◆ **About this exercise**
Every record is to be printed exactly as written, and any picture in it is skipped.

[Record excerpts — start]

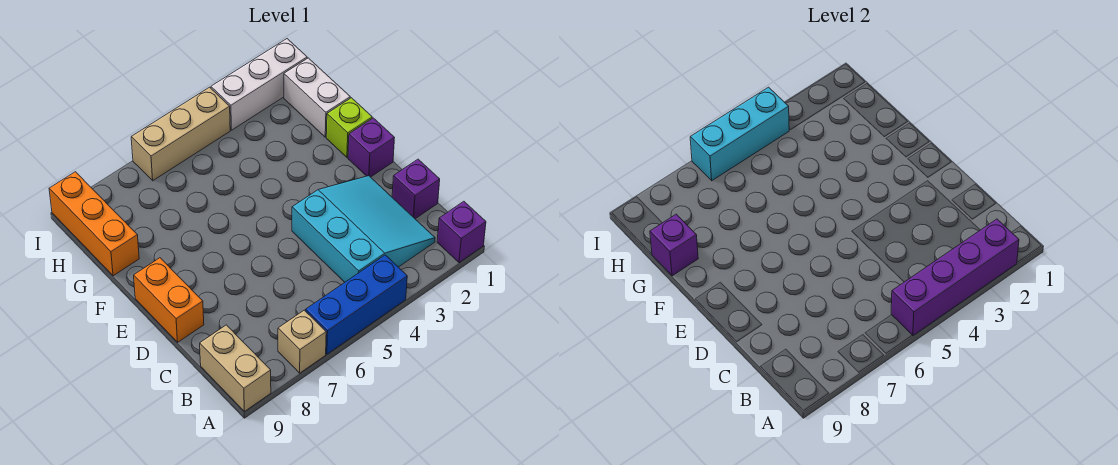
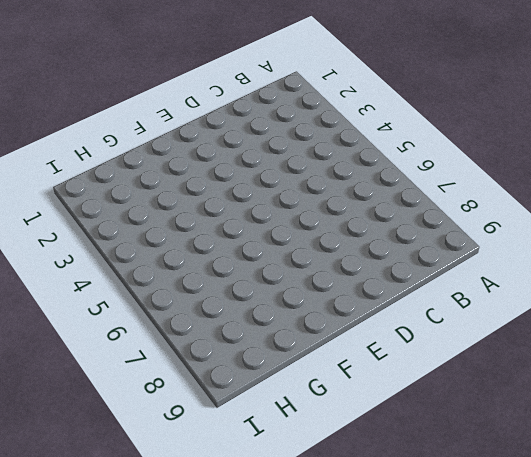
none -> purple brick A1 level 1
none -> blue brick A4:A6 level 1
none -> tan brick A7 level 1

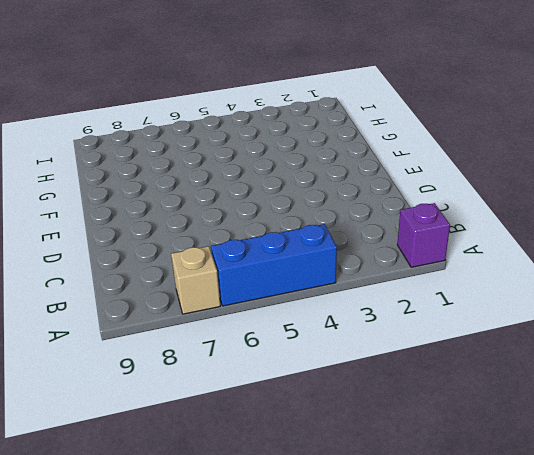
none -> tan brick A9:B9 level 1
none -> cyan slope B2:D4 level 1 top 4
none -> purple brick C1 level 1

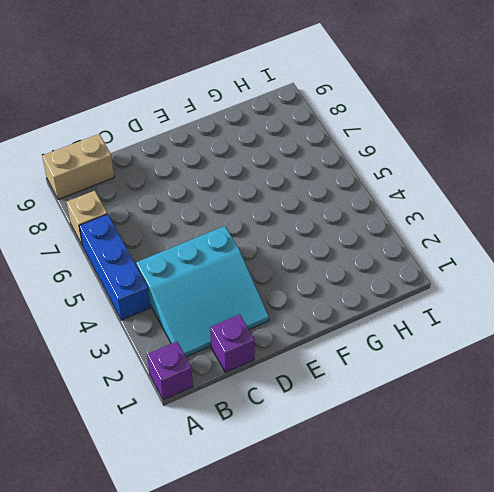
none -> orange brick D9:E9 level 1
none -> purple brick E1 level 1
none -> lime brick F1 level 1

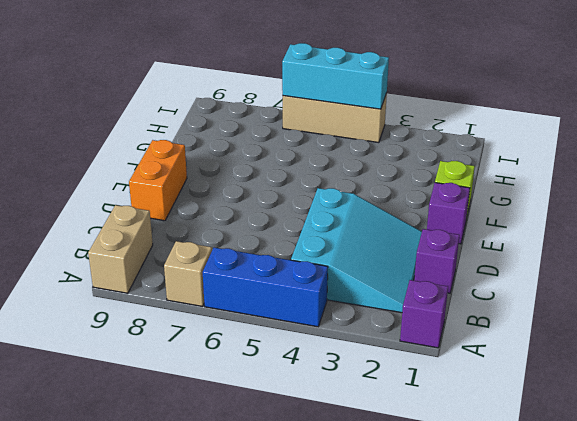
none -> white brick G1:H1 level 1
none -> orange brick G9:I9 level 1
none -> white brick I1:I3 level 1

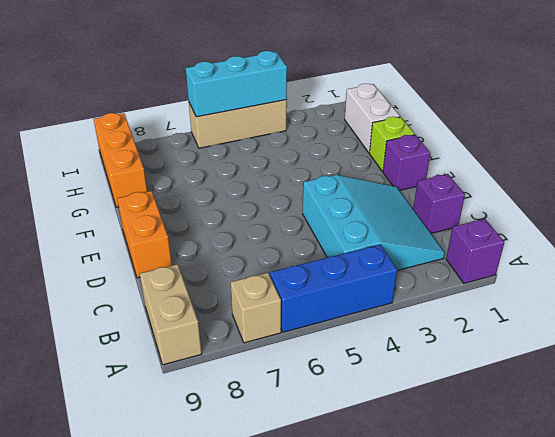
none -> white brick I1:I3 level 1
none -> purple brick A2:A5 level 2
none -> purple brick G9 level 2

[Record excerpts — finish]

◆ **Exercise result**
none -> purple brick A1 level 1
none -> blue brick A4:A6 level 1
none -> tan brick A7 level 1

none -> tan brick A9:B9 level 1
none -> cyan slope B2:D4 level 1 top 4
none -> purple brick C1 level 1

none -> orange brick D9:E9 level 1
none -> purple brick E1 level 1
none -> lime brick F1 level 1

none -> white brick G1:H1 level 1
none -> orange brick G9:I9 level 1
none -> white brick I1:I3 level 1

none -> white brick I1:I3 level 1
none -> purple brick A2:A5 level 2
none -> purple brick G9 level 2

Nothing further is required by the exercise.